Object tracking records:
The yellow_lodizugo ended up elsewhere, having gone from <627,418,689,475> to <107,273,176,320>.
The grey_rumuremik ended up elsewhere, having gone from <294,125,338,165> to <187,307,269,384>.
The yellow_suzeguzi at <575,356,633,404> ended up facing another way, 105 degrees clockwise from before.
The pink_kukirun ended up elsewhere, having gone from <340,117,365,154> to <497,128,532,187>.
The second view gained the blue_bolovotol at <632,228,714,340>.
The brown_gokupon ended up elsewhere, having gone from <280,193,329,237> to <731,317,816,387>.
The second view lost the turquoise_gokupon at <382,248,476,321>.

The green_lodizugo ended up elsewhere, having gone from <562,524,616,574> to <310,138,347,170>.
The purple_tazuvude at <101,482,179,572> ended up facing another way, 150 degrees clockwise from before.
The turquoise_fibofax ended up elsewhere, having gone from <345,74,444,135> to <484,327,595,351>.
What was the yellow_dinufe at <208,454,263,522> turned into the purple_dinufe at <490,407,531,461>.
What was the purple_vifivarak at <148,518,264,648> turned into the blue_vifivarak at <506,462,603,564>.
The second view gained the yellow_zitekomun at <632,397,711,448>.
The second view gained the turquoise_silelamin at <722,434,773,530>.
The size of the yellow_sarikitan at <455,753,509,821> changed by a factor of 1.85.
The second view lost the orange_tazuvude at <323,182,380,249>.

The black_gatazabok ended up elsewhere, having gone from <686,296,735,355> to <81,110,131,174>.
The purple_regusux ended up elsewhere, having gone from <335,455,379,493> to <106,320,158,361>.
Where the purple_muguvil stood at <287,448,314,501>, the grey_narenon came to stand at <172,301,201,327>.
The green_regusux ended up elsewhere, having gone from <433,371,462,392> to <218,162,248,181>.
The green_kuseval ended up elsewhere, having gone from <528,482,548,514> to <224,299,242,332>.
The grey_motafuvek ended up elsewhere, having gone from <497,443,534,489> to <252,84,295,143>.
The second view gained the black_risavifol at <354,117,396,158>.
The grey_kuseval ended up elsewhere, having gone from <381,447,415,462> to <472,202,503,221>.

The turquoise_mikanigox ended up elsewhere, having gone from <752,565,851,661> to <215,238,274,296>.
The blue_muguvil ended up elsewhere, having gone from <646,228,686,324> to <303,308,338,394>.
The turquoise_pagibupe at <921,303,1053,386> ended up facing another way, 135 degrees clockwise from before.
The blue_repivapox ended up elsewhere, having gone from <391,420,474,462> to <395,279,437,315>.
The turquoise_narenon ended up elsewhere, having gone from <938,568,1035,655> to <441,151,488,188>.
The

§ WHAT THIS TASK INVOLVES: Please quote the records above exactly, without skipping a line.

§ ANSWER TO THIS PROBLEM:
The yellow_lodizugo ended up elsewhere, having gone from <627,418,689,475> to <107,273,176,320>.
The grey_rumuremik ended up elsewhere, having gone from <294,125,338,165> to <187,307,269,384>.
The yellow_suzeguzi at <575,356,633,404> ended up facing another way, 105 degrees clockwise from before.
The pink_kukirun ended up elsewhere, having gone from <340,117,365,154> to <497,128,532,187>.
The second view gained the blue_bolovotol at <632,228,714,340>.
The brown_gokupon ended up elsewhere, having gone from <280,193,329,237> to <731,317,816,387>.
The second view lost the turquoise_gokupon at <382,248,476,321>.

The green_lodizugo ended up elsewhere, having gone from <562,524,616,574> to <310,138,347,170>.
The purple_tazuvude at <101,482,179,572> ended up facing another way, 150 degrees clockwise from before.
The turquoise_fibofax ended up elsewhere, having gone from <345,74,444,135> to <484,327,595,351>.
What was the yellow_dinufe at <208,454,263,522> turned into the purple_dinufe at <490,407,531,461>.
What was the purple_vifivarak at <148,518,264,648> turned into the blue_vifivarak at <506,462,603,564>.
The second view gained the yellow_zitekomun at <632,397,711,448>.
The second view gained the turquoise_silelamin at <722,434,773,530>.
The size of the yellow_sarikitan at <455,753,509,821> changed by a factor of 1.85.
The second view lost the orange_tazuvude at <323,182,380,249>.

The black_gatazabok ended up elsewhere, having gone from <686,296,735,355> to <81,110,131,174>.
The purple_regusux ended up elsewhere, having gone from <335,455,379,493> to <106,320,158,361>.
Where the purple_muguvil stood at <287,448,314,501>, the grey_narenon came to stand at <172,301,201,327>.
The green_regusux ended up elsewhere, having gone from <433,371,462,392> to <218,162,248,181>.
The green_kuseval ended up elsewhere, having gone from <528,482,548,514> to <224,299,242,332>.
The grey_motafuvek ended up elsewhere, having gone from <497,443,534,489> to <252,84,295,143>.
The second view gained the black_risavifol at <354,117,396,158>.
The grey_kuseval ended up elsewhere, having gone from <381,447,415,462> to <472,202,503,221>.

The turquoise_mikanigox ended up elsewhere, having gone from <752,565,851,661> to <215,238,274,296>.
The blue_muguvil ended up elsewhere, having gone from <646,228,686,324> to <303,308,338,394>.
The turquoise_pagibupe at <921,303,1053,386> ended up facing another way, 135 degrees clockwise from before.
The blue_repivapox ended up elsewhere, having gone from <391,420,474,462> to <395,279,437,315>.
The turquoise_narenon ended up elsewhere, having gone from <938,568,1035,655> to <441,151,488,188>.
The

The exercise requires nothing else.